(Beginning of Material shown)

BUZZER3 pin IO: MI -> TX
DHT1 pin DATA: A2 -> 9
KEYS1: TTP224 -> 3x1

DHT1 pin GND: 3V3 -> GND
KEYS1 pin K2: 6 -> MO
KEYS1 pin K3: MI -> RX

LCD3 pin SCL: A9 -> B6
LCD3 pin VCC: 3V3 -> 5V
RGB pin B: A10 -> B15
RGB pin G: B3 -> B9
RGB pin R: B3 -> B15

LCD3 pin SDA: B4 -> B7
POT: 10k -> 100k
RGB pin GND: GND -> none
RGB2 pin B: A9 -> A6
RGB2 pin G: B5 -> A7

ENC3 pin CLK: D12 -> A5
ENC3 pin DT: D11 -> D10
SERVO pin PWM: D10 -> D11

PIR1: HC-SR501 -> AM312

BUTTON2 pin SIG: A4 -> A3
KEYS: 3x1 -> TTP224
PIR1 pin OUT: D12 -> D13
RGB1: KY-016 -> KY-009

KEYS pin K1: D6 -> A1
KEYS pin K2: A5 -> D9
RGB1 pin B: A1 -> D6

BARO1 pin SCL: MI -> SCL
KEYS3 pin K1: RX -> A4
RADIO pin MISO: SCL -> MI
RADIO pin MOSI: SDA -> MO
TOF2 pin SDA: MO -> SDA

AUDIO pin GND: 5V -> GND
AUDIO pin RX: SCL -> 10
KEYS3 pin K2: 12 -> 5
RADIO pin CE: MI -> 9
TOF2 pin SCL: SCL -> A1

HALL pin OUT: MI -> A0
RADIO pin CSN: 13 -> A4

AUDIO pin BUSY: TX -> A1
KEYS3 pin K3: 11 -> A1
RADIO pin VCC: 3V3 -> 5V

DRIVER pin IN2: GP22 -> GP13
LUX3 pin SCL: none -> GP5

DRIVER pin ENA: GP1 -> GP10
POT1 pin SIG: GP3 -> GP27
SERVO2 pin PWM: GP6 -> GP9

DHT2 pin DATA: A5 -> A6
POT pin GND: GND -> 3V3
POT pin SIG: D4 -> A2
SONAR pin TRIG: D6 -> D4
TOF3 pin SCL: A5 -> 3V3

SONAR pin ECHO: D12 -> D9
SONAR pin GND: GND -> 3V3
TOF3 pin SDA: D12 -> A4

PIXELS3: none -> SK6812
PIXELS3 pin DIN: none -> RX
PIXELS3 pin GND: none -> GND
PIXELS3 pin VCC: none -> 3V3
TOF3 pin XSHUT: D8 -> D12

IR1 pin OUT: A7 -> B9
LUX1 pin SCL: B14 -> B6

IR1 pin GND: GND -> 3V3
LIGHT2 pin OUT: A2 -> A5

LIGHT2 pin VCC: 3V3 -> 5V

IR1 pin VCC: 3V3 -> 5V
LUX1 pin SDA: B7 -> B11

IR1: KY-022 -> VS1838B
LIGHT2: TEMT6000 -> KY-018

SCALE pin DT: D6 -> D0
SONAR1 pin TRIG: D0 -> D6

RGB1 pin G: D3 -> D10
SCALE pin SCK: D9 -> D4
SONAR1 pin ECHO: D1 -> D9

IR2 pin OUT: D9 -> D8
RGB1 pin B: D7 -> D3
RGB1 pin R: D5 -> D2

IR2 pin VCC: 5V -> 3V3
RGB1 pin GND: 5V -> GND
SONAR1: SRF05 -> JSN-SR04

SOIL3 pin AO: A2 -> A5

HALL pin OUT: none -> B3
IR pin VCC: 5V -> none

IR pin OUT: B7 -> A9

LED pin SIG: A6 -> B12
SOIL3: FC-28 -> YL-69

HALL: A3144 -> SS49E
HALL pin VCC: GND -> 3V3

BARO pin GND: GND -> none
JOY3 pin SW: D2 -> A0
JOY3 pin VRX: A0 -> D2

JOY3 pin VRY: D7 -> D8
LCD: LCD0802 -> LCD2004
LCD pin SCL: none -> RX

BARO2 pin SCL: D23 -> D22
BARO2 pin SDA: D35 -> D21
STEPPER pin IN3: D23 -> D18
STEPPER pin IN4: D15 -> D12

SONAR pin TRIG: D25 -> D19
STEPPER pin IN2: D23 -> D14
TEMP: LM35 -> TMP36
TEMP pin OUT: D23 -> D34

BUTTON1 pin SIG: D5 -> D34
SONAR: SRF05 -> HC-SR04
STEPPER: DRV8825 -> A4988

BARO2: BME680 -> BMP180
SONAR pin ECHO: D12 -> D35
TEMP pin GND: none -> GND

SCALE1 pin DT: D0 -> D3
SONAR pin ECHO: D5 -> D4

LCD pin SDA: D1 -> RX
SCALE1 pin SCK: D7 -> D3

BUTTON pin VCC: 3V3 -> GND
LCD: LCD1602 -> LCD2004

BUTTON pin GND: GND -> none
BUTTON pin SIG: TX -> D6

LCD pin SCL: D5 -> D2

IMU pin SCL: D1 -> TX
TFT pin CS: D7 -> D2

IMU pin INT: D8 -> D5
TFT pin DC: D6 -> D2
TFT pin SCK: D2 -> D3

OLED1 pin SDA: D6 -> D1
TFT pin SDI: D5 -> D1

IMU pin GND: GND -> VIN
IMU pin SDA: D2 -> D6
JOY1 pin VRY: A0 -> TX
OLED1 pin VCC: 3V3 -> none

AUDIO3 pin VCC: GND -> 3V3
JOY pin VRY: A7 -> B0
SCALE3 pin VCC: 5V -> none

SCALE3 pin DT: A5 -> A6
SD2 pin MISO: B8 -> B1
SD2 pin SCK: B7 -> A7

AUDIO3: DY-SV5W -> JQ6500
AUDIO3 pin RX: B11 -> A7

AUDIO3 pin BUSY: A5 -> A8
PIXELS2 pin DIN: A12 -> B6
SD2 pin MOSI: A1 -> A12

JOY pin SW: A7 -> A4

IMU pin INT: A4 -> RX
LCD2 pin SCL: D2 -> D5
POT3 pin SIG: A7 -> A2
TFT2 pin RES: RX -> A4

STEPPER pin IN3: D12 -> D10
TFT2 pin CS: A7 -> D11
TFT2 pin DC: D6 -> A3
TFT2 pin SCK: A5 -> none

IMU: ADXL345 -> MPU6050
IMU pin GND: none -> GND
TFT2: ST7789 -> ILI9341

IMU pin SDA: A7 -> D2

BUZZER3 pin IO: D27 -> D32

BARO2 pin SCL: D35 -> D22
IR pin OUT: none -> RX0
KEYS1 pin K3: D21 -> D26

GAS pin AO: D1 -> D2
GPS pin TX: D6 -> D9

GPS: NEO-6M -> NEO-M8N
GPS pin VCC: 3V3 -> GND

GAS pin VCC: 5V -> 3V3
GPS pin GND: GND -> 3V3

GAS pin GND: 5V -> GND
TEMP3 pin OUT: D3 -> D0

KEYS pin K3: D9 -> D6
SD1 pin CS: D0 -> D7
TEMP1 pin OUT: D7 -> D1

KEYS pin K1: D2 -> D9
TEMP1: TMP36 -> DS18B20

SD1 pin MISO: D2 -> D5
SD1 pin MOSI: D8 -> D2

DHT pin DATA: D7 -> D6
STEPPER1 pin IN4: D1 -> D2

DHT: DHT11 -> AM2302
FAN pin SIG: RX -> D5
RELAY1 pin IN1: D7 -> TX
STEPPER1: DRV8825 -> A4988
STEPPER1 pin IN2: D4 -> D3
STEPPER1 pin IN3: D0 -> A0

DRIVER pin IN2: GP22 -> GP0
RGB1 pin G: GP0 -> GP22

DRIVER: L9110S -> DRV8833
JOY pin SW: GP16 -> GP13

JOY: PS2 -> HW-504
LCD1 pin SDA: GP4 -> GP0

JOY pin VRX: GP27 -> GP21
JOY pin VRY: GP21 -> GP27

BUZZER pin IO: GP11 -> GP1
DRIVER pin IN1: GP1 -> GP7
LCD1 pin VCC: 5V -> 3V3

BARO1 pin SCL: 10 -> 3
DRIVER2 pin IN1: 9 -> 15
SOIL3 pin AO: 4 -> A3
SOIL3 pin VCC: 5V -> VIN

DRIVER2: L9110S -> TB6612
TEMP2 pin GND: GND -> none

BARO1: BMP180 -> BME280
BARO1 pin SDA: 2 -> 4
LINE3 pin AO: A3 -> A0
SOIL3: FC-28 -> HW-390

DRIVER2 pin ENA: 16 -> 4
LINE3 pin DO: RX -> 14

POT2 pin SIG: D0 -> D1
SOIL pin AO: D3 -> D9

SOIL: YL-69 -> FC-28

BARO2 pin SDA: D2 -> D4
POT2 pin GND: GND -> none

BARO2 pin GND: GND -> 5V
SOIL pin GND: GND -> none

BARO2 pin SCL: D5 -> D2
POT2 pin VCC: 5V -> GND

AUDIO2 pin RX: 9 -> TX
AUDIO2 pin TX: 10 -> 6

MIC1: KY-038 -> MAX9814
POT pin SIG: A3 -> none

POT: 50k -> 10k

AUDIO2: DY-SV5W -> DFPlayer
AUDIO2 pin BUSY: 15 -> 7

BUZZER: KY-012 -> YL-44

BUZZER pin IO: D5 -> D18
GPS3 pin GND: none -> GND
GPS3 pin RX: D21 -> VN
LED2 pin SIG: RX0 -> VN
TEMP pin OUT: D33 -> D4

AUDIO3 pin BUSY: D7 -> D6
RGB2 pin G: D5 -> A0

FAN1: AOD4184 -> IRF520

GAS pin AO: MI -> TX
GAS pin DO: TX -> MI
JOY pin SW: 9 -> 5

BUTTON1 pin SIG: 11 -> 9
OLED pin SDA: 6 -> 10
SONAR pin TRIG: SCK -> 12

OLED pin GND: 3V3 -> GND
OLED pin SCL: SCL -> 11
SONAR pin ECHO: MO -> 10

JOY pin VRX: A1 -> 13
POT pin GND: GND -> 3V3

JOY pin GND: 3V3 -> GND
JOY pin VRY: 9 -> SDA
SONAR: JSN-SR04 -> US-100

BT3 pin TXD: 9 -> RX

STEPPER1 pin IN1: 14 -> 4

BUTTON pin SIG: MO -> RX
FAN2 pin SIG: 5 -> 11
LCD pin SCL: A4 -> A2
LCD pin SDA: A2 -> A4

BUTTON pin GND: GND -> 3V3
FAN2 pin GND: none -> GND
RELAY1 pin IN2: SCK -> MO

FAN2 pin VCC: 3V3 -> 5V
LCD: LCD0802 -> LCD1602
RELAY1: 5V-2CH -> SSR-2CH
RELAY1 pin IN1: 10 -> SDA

(End of Material shown)

### Required action
From the line holding "KEYS pin K3: D9 -> D6" to the line holding "AUDIO3 pin BUSY: D7 -> D6", inclusive, restate each line above exactly as written.

### Problem solution
KEYS pin K3: D9 -> D6
SD1 pin CS: D0 -> D7
TEMP1 pin OUT: D7 -> D1

KEYS pin K1: D2 -> D9
TEMP1: TMP36 -> DS18B20

SD1 pin MISO: D2 -> D5
SD1 pin MOSI: D8 -> D2

DHT pin DATA: D7 -> D6
STEPPER1 pin IN4: D1 -> D2

DHT: DHT11 -> AM2302
FAN pin SIG: RX -> D5
RELAY1 pin IN1: D7 -> TX
STEPPER1: DRV8825 -> A4988
STEPPER1 pin IN2: D4 -> D3
STEPPER1 pin IN3: D0 -> A0

DRIVER pin IN2: GP22 -> GP0
RGB1 pin G: GP0 -> GP22

DRIVER: L9110S -> DRV8833
JOY pin SW: GP16 -> GP13

JOY: PS2 -> HW-504
LCD1 pin SDA: GP4 -> GP0

JOY pin VRX: GP27 -> GP21
JOY pin VRY: GP21 -> GP27

BUZZER pin IO: GP11 -> GP1
DRIVER pin IN1: GP1 -> GP7
LCD1 pin VCC: 5V -> 3V3

BARO1 pin SCL: 10 -> 3
DRIVER2 pin IN1: 9 -> 15
SOIL3 pin AO: 4 -> A3
SOIL3 pin VCC: 5V -> VIN

DRIVER2: L9110S -> TB6612
TEMP2 pin GND: GND -> none

BARO1: BMP180 -> BME280
BARO1 pin SDA: 2 -> 4
LINE3 pin AO: A3 -> A0
SOIL3: FC-28 -> HW-390

DRIVER2 pin ENA: 16 -> 4
LINE3 pin DO: RX -> 14

POT2 pin SIG: D0 -> D1
SOIL pin AO: D3 -> D9

SOIL: YL-69 -> FC-28

BARO2 pin SDA: D2 -> D4
POT2 pin GND: GND -> none

BARO2 pin GND: GND -> 5V
SOIL pin GND: GND -> none

BARO2 pin SCL: D5 -> D2
POT2 pin VCC: 5V -> GND

AUDIO2 pin RX: 9 -> TX
AUDIO2 pin TX: 10 -> 6

MIC1: KY-038 -> MAX9814
POT pin SIG: A3 -> none

POT: 50k -> 10k

AUDIO2: DY-SV5W -> DFPlayer
AUDIO2 pin BUSY: 15 -> 7

BUZZER: KY-012 -> YL-44

BUZZER pin IO: D5 -> D18
GPS3 pin GND: none -> GND
GPS3 pin RX: D21 -> VN
LED2 pin SIG: RX0 -> VN
TEMP pin OUT: D33 -> D4

AUDIO3 pin BUSY: D7 -> D6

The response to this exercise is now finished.